_ACTION ITEM_
Every line below that carries the word "brick" needs to be copied.

_PROVIDED MATERIAL_
◇ ◇ ◇ ◇ ◇ ◇ ◇
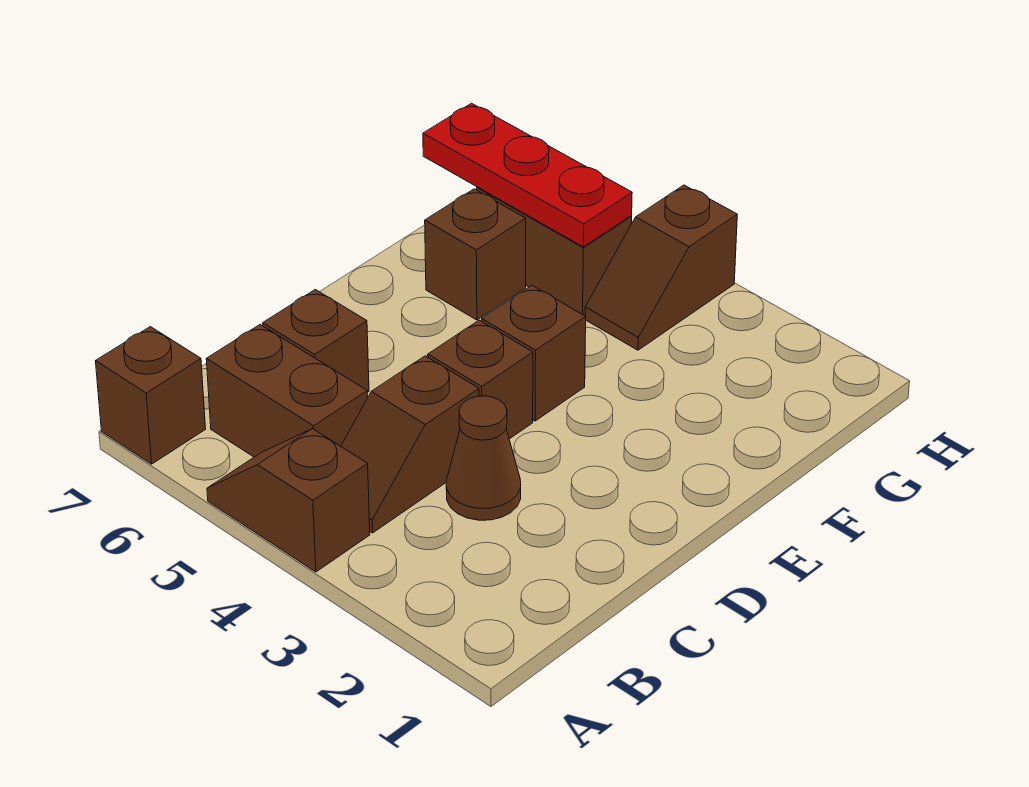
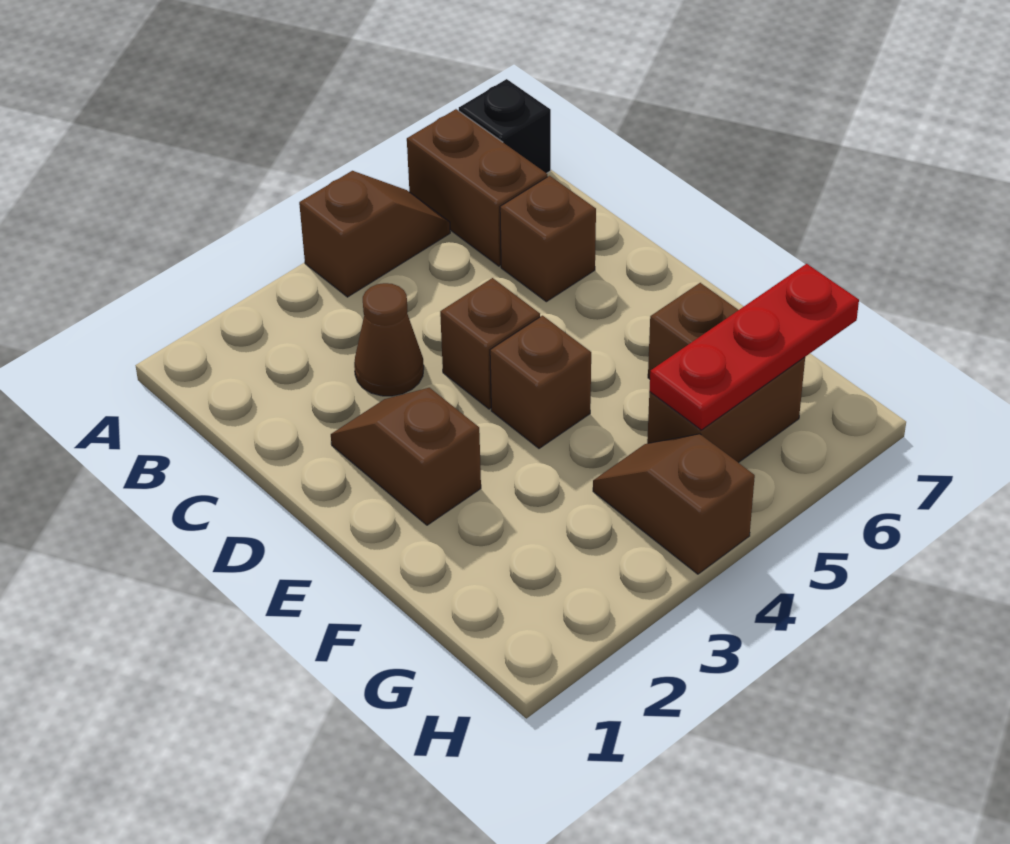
brown brick A7 level 1 -> black brick A7 level 1
brown slope B4:C4 level 1 top C -> brown slope D2:E2 level 1 top E
brown brick B5:B6 level 1 -> brown brick A6:B6 level 1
◇ ◇ ◇ ◇ ◇ ◇ ◇
_COMPLETED EXERCISE_
brown brick A7 level 1 -> black brick A7 level 1
brown brick B5:B6 level 1 -> brown brick A6:B6 level 1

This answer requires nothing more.